[WHAT IS BEING ASKED]
Nothing but the lines from the one with "- hoop in orange-coloured" down to the one with "298, 560, 365)" should be returned, exactly and with both ends included, from the material below.

[EXCERPTED RECORDS]
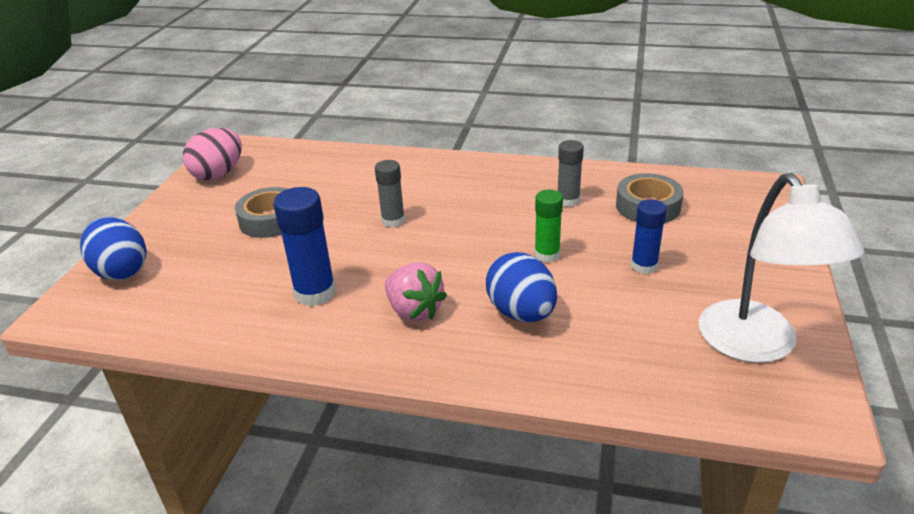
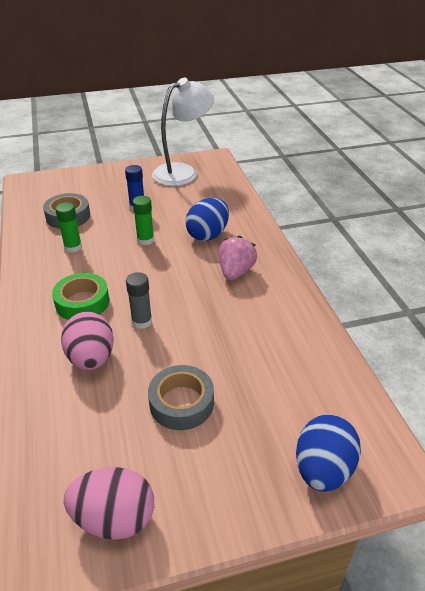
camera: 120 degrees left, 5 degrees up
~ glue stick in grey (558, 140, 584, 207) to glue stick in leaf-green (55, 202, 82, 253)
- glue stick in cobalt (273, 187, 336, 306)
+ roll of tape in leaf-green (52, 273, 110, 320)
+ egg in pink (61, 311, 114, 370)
--
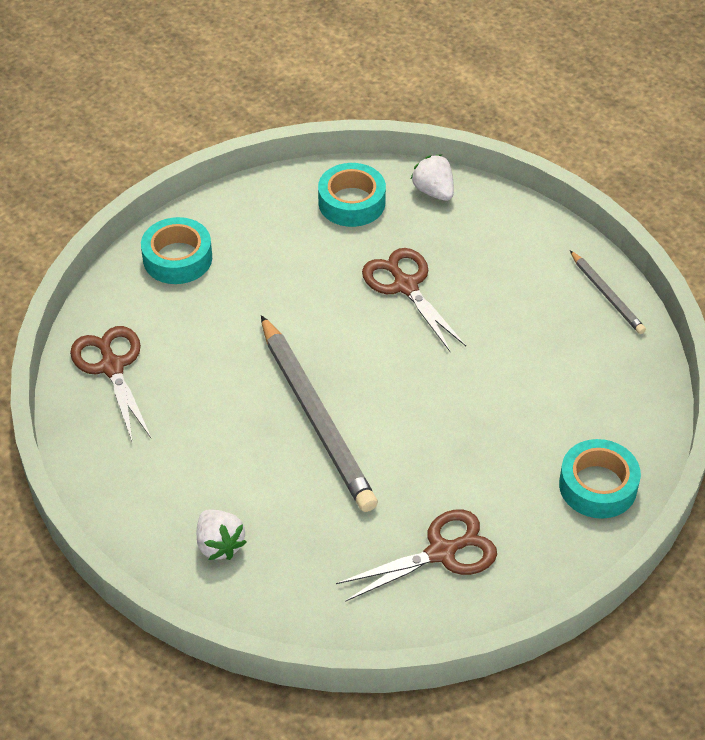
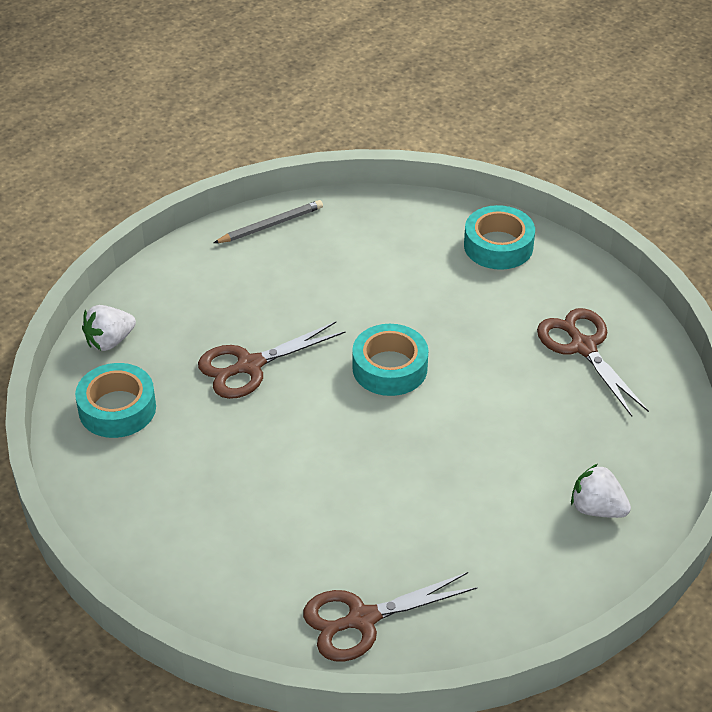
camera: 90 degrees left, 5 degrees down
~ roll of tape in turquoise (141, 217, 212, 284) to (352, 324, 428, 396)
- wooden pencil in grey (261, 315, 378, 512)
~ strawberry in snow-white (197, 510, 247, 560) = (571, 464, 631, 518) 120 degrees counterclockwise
==
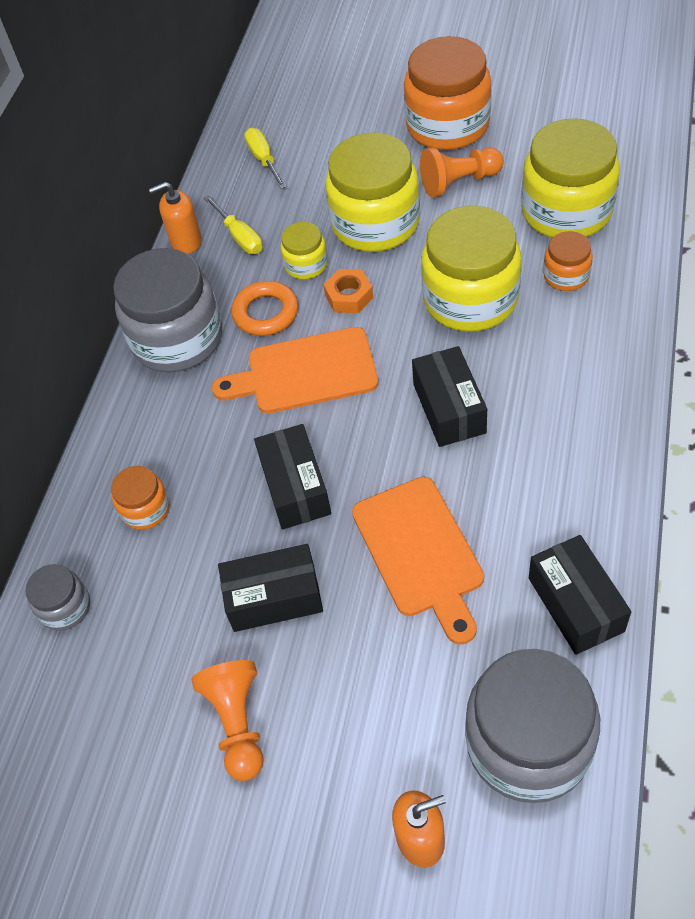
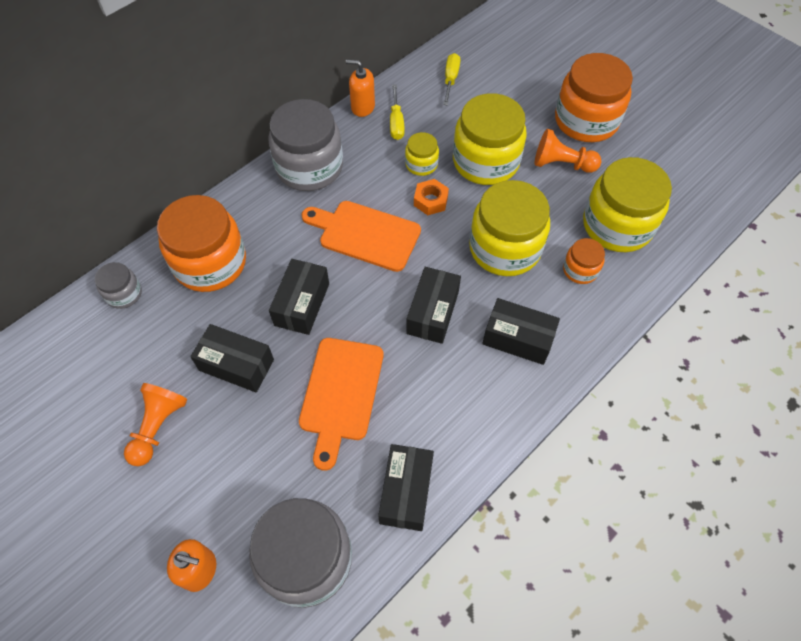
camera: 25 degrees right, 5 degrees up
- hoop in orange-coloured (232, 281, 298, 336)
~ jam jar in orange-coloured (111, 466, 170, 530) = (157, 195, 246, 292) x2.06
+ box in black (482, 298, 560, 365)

[RESULT OF THIS TASK]
- hoop in orange-coloured (232, 281, 298, 336)
~ jam jar in orange-coloured (111, 466, 170, 530) = (157, 195, 246, 292) x2.06
+ box in black (482, 298, 560, 365)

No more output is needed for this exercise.